Segment Start: DATA FOR ANALYSIS
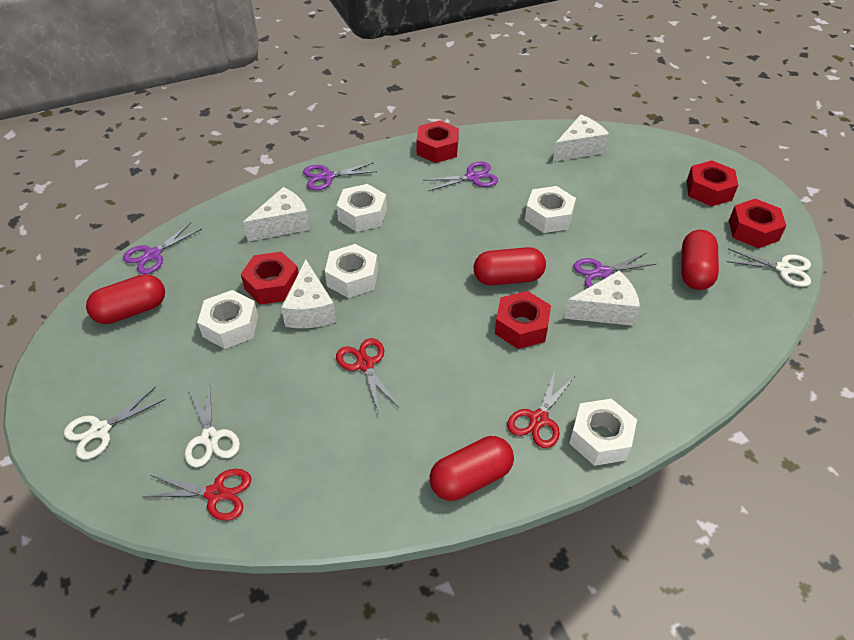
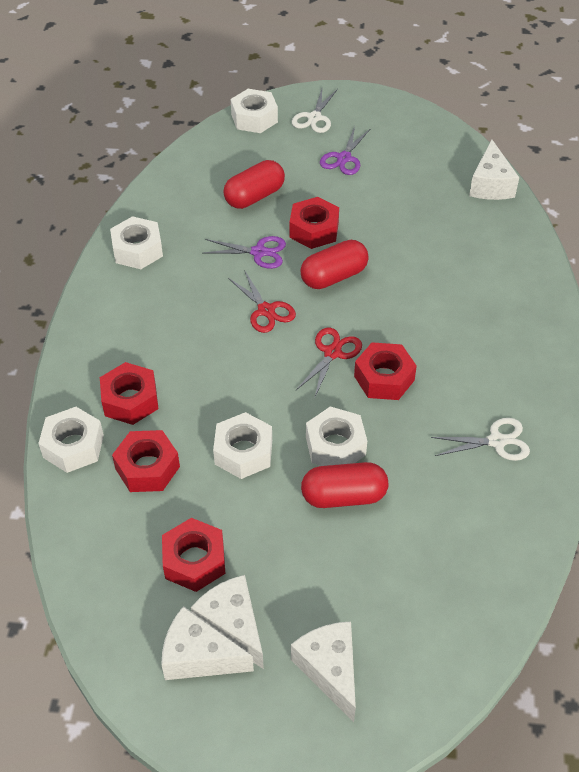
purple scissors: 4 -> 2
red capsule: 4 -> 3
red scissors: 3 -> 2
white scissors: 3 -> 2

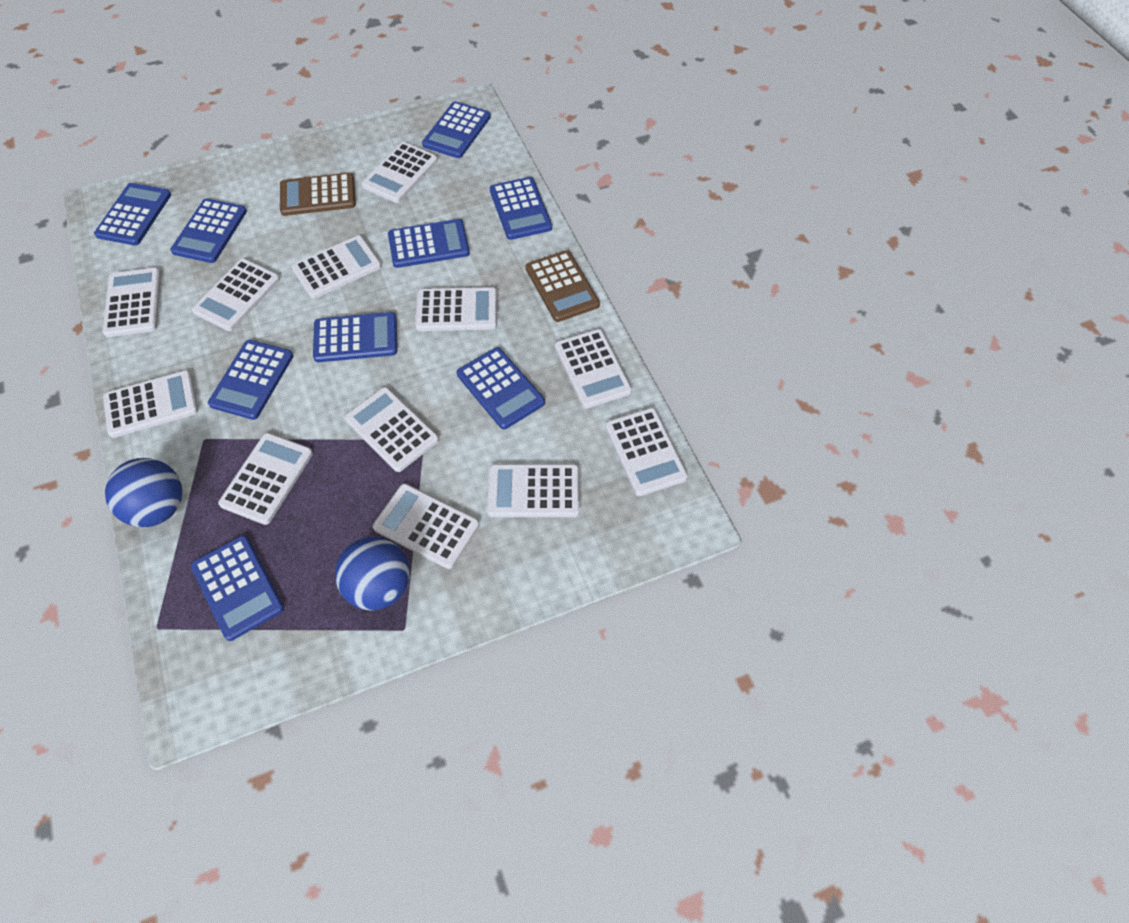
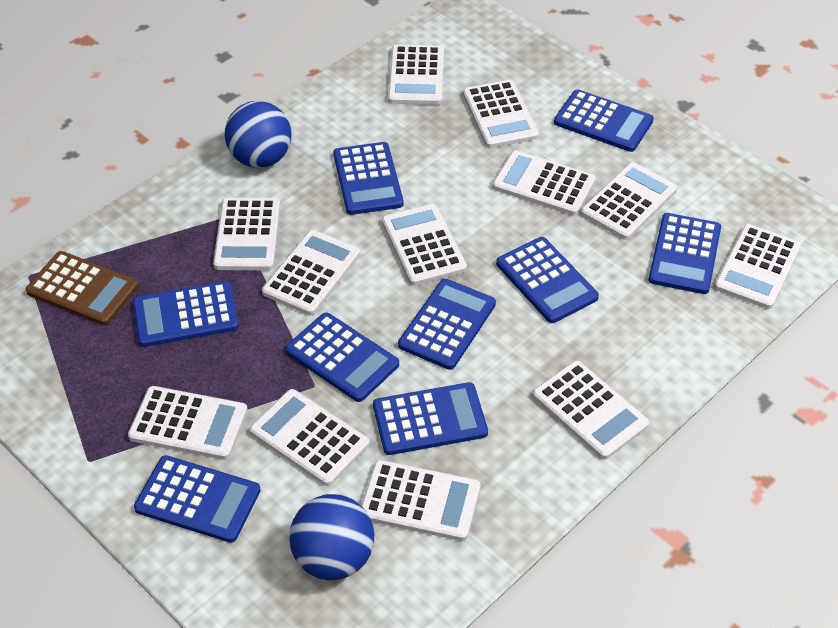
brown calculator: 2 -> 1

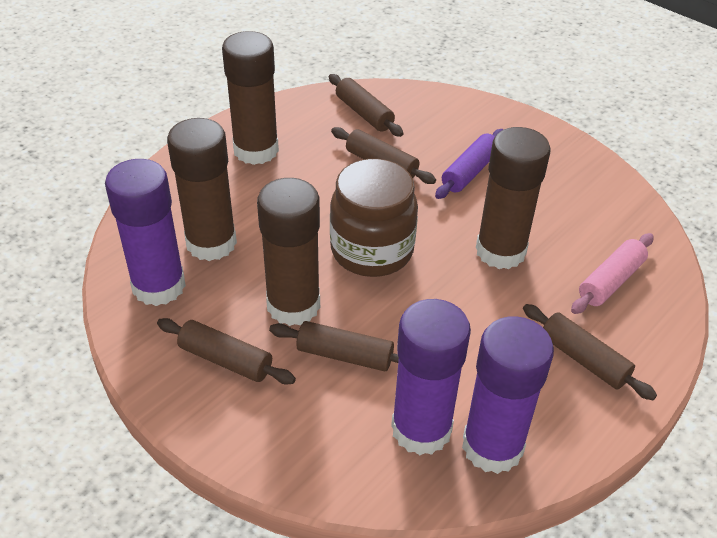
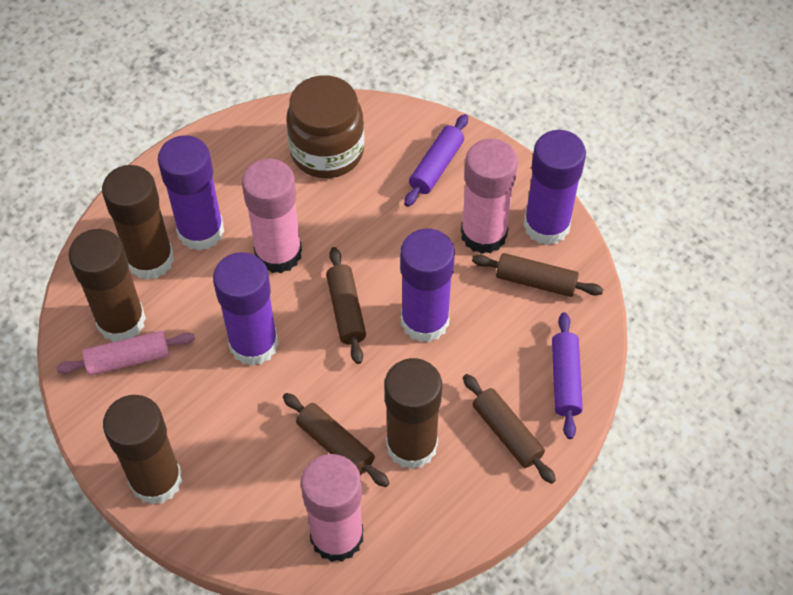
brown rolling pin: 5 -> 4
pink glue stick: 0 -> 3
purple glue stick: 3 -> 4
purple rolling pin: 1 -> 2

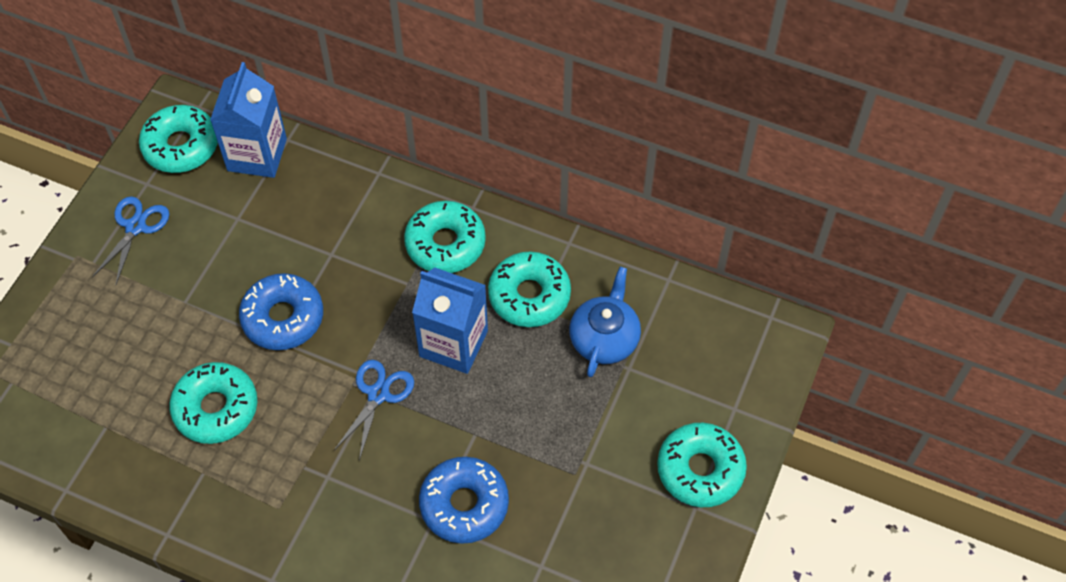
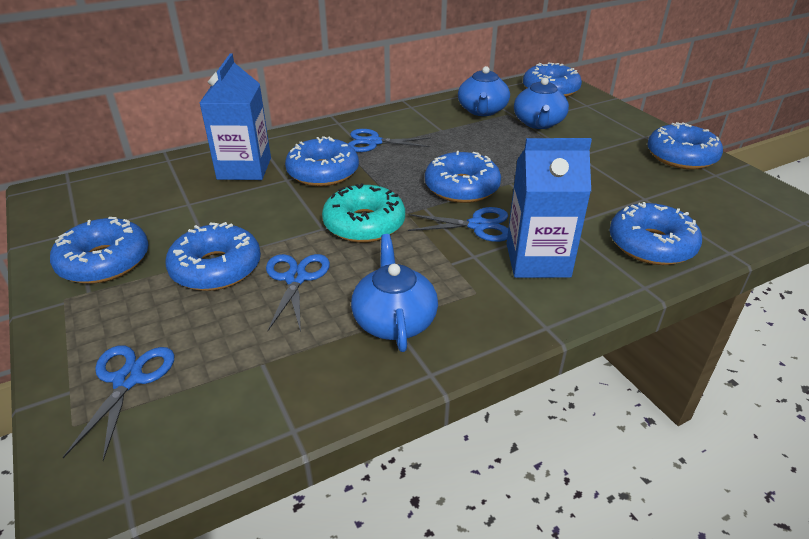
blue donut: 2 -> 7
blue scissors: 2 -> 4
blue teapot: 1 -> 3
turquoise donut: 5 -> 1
Segment End: DATA FOR ANALYSIS
TASK GOAL: The records above must all be output exactly. Omit the images.

SOLUTION:
purple scissors: 4 -> 2
red capsule: 4 -> 3
red scissors: 3 -> 2
white scissors: 3 -> 2

brown calculator: 2 -> 1

brown rolling pin: 5 -> 4
pink glue stick: 0 -> 3
purple glue stick: 3 -> 4
purple rolling pin: 1 -> 2

blue donut: 2 -> 7
blue scissors: 2 -> 4
blue teapot: 1 -> 3
turquoise donut: 5 -> 1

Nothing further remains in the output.